#### What to do
Begin with the line where "blue ball: 7 -> 4" appears. Set down that line and the rest of the records below it exactly as given.
*** Opening of Supplied entries ***
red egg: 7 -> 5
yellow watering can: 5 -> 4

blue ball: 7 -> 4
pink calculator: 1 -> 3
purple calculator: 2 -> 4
*** Close of Supplied entries ***
#### Answer area
blue ball: 7 -> 4
pink calculator: 1 -> 3
purple calculator: 2 -> 4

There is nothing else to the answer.